### Task material
----------

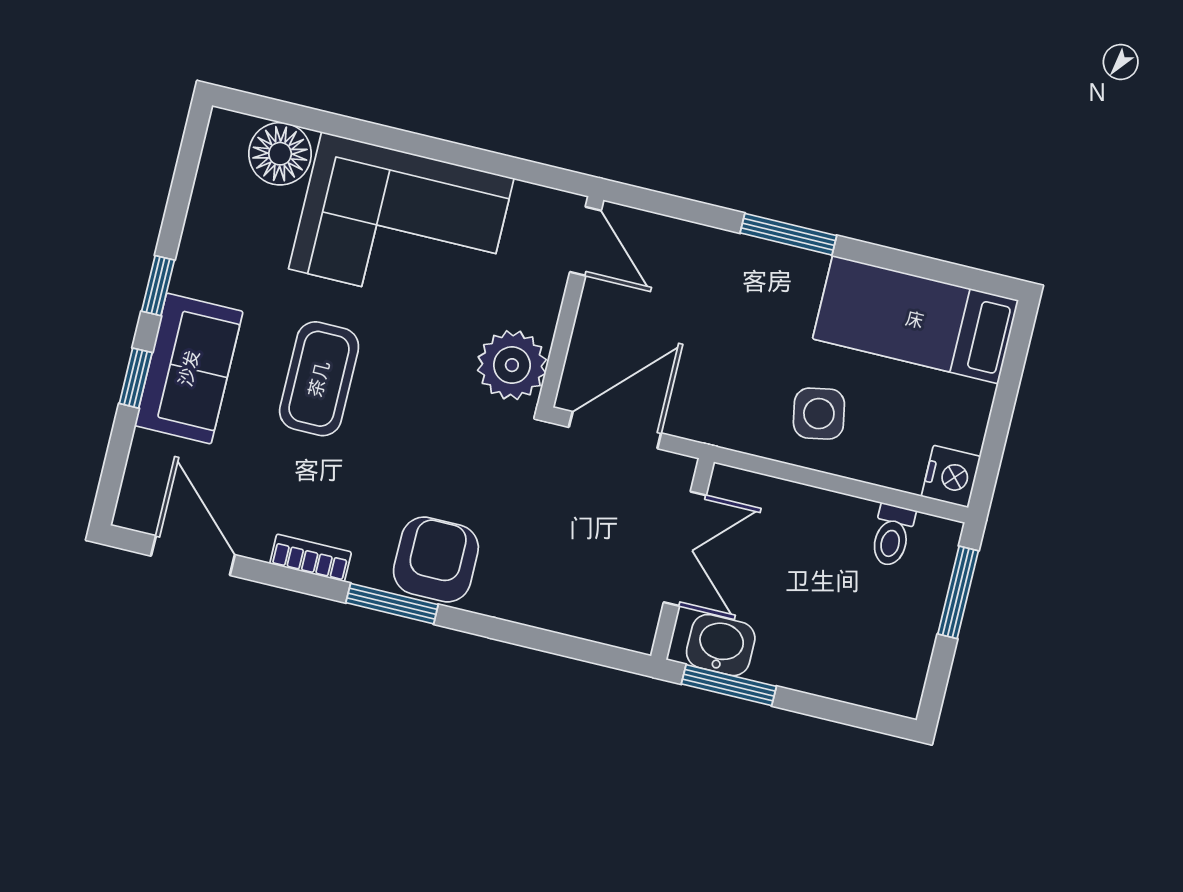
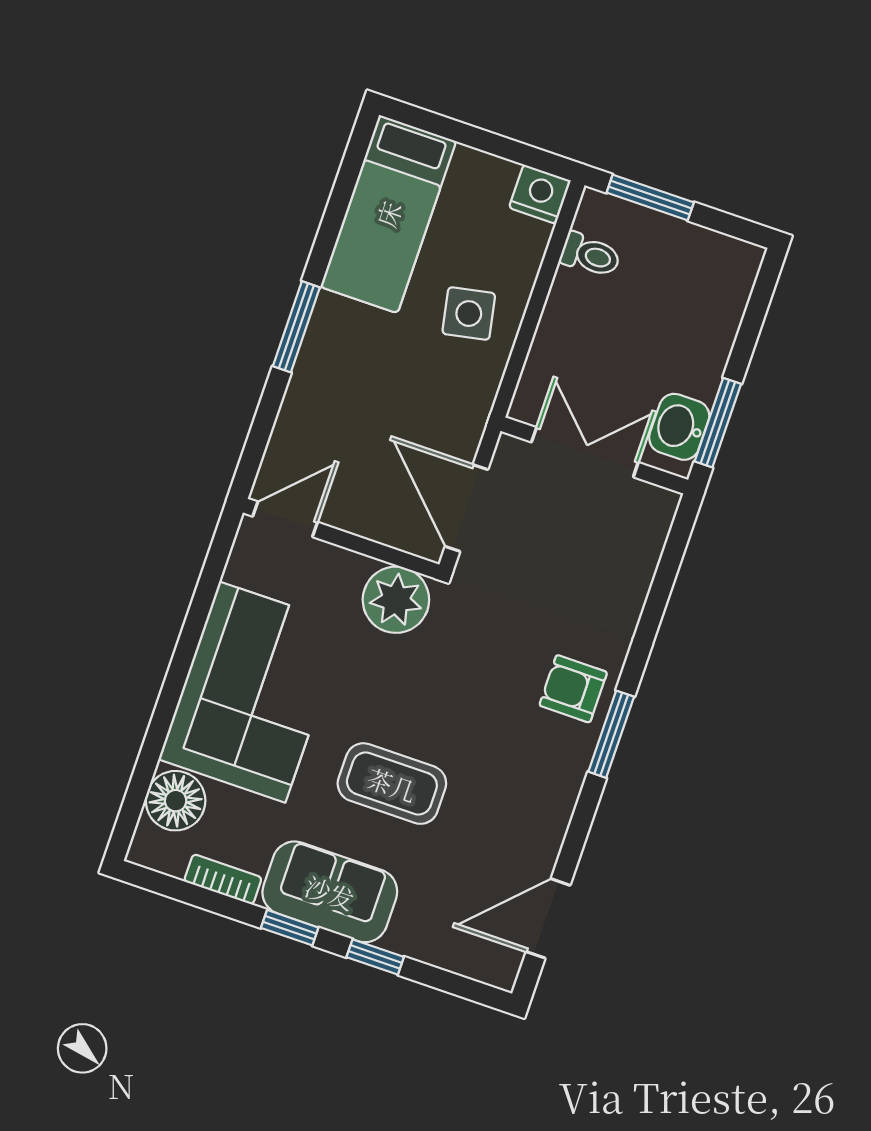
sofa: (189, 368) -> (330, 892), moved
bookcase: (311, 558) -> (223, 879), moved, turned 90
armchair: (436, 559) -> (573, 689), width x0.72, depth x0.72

----------

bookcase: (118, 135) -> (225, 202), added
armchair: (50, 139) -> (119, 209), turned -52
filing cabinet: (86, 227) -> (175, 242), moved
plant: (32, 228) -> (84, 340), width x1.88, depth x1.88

----------

### Work required
In the entries above, one line contains "sofa: (189, 368) -> (330, 892), moved" and another contains "armchair: (436, 559)". Reproduce exactly those two lines and the lines between them, nothing else.

### Output below
sofa: (189, 368) -> (330, 892), moved
bookcase: (311, 558) -> (223, 879), moved, turned 90
armchair: (436, 559) -> (573, 689), width x0.72, depth x0.72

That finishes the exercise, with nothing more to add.